## What you are asked to do:
Give back exactly the lines from the one holding "(271, 457) = (496, 479): blue cap -> red cap" to the last line of the entries, both included, and nothing more.

## The records:
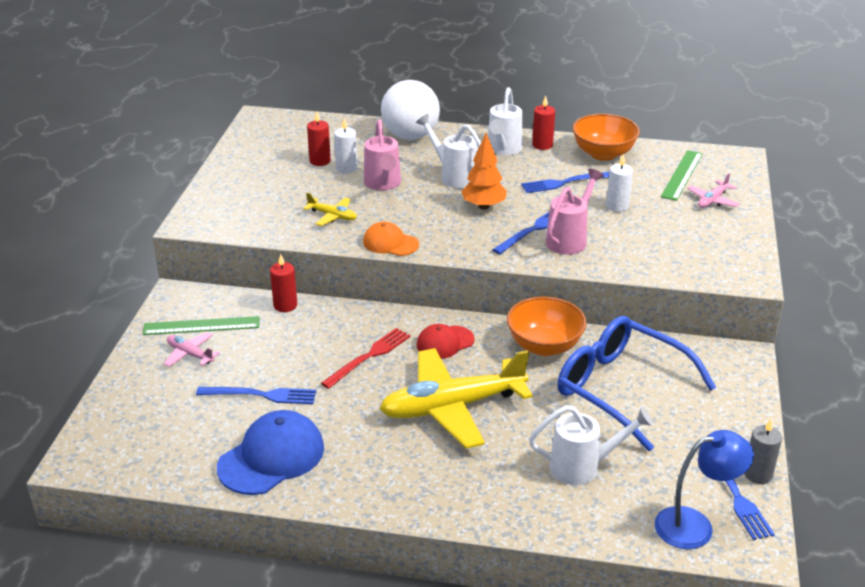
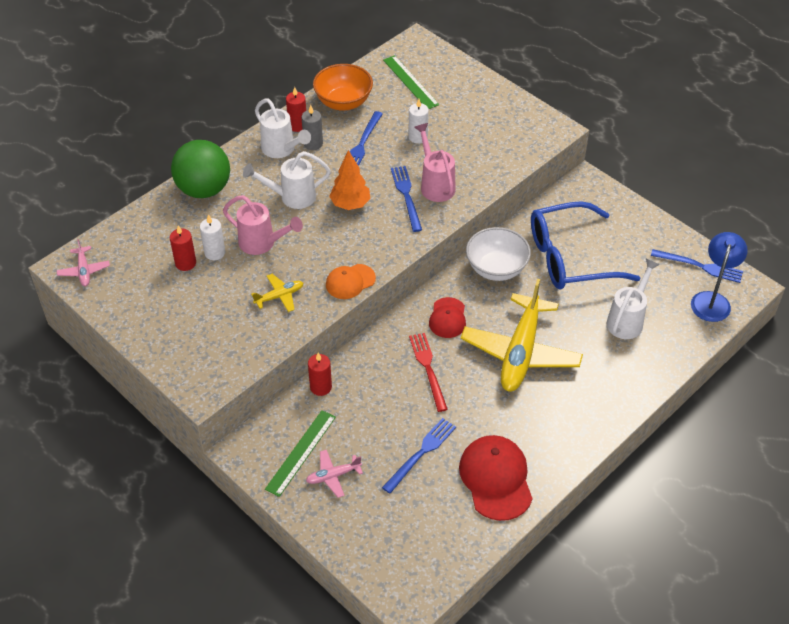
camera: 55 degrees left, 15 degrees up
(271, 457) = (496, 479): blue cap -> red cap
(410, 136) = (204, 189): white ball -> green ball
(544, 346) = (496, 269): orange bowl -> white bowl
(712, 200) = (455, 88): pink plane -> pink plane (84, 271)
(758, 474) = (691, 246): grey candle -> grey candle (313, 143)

## Answer:
(271, 457) = (496, 479): blue cap -> red cap
(410, 136) = (204, 189): white ball -> green ball
(544, 346) = (496, 269): orange bowl -> white bowl
(712, 200) = (455, 88): pink plane -> pink plane (84, 271)
(758, 474) = (691, 246): grey candle -> grey candle (313, 143)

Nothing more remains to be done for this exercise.